Stored items:
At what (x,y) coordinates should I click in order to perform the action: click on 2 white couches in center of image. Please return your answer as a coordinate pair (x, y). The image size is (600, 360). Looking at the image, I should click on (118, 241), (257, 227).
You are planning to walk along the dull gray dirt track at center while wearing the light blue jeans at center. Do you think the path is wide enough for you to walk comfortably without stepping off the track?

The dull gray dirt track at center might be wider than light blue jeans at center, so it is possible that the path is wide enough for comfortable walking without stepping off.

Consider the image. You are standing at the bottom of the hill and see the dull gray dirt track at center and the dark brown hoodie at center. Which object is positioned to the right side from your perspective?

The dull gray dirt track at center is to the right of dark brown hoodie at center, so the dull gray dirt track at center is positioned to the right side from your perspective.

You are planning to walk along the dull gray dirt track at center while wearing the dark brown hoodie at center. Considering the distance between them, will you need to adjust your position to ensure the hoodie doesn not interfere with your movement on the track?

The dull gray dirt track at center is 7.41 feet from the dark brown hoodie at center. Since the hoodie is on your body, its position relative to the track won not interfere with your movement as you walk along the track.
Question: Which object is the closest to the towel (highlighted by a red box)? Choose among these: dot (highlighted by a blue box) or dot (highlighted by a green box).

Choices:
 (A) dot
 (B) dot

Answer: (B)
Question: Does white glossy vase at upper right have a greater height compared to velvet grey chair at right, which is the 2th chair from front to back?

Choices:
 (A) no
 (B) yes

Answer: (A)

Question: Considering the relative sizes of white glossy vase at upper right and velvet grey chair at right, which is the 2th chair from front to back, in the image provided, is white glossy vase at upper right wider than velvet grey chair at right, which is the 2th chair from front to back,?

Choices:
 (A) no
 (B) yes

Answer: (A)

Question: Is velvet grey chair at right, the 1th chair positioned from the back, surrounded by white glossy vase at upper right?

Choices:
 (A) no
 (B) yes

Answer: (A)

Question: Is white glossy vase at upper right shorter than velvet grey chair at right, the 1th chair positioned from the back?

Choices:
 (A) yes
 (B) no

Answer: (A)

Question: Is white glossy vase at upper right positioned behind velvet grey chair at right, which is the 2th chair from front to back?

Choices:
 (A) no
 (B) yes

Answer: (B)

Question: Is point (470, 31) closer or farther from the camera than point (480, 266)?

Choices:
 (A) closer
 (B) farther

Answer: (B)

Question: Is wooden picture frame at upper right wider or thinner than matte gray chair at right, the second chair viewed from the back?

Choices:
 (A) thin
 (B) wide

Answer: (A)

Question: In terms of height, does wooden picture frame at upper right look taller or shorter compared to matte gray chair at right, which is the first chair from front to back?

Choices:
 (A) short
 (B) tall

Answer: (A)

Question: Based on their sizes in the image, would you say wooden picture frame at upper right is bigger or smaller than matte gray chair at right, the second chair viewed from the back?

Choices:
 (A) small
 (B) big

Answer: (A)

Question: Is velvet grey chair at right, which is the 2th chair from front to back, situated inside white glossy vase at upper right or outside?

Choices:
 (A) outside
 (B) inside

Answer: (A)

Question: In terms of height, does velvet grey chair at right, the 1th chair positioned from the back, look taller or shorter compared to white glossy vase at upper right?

Exercise >> Show each line of the records above that contains the string "inside". Letter case must match.

The output >>
Question: Is velvet grey chair at right, which is the 2th chair from front to back, situated inside white glossy vase at upper right or outside?
 (B) inside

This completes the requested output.